[[ RECORDS PROVIDED, beginning ]]
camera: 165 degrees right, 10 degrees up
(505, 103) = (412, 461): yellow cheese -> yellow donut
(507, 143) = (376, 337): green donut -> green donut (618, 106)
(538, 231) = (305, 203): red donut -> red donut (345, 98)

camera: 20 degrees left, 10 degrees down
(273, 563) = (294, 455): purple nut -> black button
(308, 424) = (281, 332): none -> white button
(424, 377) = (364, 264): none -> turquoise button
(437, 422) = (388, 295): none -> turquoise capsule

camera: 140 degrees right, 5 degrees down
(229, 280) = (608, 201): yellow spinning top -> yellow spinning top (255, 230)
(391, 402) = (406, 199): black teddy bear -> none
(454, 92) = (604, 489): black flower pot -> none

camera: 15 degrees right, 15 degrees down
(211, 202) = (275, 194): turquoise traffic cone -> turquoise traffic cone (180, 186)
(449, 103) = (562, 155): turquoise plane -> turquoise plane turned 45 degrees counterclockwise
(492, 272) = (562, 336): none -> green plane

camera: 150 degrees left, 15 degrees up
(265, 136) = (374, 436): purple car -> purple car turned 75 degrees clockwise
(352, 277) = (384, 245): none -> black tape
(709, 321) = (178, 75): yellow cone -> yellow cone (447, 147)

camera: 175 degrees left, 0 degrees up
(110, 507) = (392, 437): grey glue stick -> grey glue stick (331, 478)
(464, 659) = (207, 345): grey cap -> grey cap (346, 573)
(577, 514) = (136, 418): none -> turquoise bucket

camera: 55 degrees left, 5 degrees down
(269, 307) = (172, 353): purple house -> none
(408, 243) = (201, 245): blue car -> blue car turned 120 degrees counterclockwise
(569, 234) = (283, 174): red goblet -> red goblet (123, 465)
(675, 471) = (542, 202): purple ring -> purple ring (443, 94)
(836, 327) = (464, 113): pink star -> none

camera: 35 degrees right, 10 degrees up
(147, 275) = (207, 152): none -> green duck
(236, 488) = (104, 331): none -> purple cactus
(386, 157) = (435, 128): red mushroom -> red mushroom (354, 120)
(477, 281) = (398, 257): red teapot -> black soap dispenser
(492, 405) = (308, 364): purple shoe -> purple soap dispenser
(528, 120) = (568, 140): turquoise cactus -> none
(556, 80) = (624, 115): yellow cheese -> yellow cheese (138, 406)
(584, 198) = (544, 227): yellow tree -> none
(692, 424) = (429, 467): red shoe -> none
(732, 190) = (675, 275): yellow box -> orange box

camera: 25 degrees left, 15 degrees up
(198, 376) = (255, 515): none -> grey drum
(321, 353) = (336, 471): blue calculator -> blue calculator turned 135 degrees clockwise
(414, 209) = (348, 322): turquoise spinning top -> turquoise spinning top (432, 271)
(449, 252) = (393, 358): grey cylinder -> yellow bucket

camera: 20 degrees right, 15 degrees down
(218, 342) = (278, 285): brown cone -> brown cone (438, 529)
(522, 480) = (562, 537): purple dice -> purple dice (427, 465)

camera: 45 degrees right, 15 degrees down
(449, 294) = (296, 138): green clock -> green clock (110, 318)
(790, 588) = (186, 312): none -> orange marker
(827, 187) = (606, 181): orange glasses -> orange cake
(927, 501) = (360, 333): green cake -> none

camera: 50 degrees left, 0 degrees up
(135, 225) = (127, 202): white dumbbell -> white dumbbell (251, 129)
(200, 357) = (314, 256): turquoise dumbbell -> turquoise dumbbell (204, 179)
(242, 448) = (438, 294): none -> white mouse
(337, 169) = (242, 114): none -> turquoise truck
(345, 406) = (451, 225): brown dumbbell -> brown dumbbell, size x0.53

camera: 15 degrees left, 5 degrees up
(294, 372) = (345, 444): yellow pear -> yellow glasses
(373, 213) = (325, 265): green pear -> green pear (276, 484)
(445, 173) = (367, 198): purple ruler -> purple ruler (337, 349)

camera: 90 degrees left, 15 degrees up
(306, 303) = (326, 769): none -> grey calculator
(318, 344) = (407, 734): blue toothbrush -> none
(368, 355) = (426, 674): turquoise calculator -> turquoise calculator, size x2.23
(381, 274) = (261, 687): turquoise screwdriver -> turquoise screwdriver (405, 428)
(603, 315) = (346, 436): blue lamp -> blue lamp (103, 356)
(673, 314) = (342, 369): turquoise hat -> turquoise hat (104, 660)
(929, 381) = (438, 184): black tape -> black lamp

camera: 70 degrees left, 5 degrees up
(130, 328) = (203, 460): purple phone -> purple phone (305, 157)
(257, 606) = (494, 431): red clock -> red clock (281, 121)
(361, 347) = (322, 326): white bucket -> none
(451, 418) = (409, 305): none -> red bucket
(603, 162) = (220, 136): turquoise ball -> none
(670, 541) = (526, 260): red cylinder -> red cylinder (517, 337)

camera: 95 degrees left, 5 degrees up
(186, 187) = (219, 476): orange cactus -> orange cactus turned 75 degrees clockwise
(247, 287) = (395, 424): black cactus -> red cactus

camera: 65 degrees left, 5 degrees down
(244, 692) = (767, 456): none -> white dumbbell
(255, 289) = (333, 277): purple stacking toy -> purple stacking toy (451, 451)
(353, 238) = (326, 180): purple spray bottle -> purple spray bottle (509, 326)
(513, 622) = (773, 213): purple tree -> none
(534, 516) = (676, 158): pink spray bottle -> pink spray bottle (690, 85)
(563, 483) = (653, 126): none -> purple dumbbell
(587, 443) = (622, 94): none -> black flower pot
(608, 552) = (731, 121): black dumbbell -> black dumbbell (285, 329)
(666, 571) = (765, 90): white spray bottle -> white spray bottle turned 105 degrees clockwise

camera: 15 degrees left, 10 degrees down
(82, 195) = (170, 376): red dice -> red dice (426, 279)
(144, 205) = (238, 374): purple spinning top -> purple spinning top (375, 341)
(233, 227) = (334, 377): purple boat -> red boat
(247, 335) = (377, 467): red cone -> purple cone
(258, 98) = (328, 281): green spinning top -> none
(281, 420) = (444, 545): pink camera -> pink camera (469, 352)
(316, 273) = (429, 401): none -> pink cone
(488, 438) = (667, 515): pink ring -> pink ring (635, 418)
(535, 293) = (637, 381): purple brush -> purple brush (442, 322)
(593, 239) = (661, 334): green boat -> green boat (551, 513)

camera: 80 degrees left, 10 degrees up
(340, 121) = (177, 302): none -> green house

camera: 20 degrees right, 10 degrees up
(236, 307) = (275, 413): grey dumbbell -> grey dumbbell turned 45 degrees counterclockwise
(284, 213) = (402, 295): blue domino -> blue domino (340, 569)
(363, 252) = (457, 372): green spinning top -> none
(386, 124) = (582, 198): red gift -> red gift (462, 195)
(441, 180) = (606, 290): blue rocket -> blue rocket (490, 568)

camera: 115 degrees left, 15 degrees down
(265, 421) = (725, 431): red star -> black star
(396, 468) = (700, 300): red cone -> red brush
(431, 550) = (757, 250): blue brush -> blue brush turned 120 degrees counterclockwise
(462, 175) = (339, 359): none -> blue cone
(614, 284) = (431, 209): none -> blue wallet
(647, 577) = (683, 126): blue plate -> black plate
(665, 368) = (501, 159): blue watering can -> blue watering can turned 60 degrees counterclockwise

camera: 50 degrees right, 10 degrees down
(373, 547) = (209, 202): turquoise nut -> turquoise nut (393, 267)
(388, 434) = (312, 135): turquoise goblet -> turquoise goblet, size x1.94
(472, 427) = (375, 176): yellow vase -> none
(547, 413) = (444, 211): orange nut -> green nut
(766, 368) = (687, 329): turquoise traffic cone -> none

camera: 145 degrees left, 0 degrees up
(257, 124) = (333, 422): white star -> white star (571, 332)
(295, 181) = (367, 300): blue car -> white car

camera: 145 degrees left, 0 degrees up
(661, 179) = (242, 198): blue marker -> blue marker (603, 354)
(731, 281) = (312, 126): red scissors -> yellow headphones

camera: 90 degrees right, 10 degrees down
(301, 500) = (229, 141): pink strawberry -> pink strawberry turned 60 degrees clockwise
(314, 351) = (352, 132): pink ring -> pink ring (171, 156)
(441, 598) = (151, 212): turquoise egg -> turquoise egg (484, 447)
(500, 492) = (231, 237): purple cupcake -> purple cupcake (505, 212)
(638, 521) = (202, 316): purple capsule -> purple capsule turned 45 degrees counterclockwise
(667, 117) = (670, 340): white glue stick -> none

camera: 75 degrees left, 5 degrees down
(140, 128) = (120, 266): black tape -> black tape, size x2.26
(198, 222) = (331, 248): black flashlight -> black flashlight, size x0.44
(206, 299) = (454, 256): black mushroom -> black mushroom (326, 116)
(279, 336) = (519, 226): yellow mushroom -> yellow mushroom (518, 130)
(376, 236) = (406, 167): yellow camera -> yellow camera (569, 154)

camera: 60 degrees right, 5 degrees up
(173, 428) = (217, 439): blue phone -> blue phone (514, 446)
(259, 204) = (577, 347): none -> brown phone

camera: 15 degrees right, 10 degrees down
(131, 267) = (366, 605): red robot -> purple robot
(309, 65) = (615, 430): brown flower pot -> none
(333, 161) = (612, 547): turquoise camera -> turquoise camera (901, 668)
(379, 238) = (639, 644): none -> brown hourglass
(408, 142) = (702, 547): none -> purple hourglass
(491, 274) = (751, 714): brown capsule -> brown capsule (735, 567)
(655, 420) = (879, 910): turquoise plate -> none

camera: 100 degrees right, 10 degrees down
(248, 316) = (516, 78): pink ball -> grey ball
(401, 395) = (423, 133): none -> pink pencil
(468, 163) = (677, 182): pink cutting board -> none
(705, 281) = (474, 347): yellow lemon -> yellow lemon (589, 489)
[[ RECORDS PROVIDED, end ]]
## [PROBLEM STATEMENT]
Return exactly, and only, the lines above starting at the line that contains "(547, 413) = (444, 211): orange" and ending at the line that contains "(140, 128) = (120, 266): black".

## [RESULT OF THE TASK]
(547, 413) = (444, 211): orange nut -> green nut
(766, 368) = (687, 329): turquoise traffic cone -> none

camera: 145 degrees left, 0 degrees up
(257, 124) = (333, 422): white star -> white star (571, 332)
(295, 181) = (367, 300): blue car -> white car

camera: 145 degrees left, 0 degrees up
(661, 179) = (242, 198): blue marker -> blue marker (603, 354)
(731, 281) = (312, 126): red scissors -> yellow headphones

camera: 90 degrees right, 10 degrees down
(301, 500) = (229, 141): pink strawberry -> pink strawberry turned 60 degrees clockwise
(314, 351) = (352, 132): pink ring -> pink ring (171, 156)
(441, 598) = (151, 212): turquoise egg -> turquoise egg (484, 447)
(500, 492) = (231, 237): purple cupcake -> purple cupcake (505, 212)
(638, 521) = (202, 316): purple capsule -> purple capsule turned 45 degrees counterclockwise
(667, 117) = (670, 340): white glue stick -> none

camera: 75 degrees left, 5 degrees down
(140, 128) = (120, 266): black tape -> black tape, size x2.26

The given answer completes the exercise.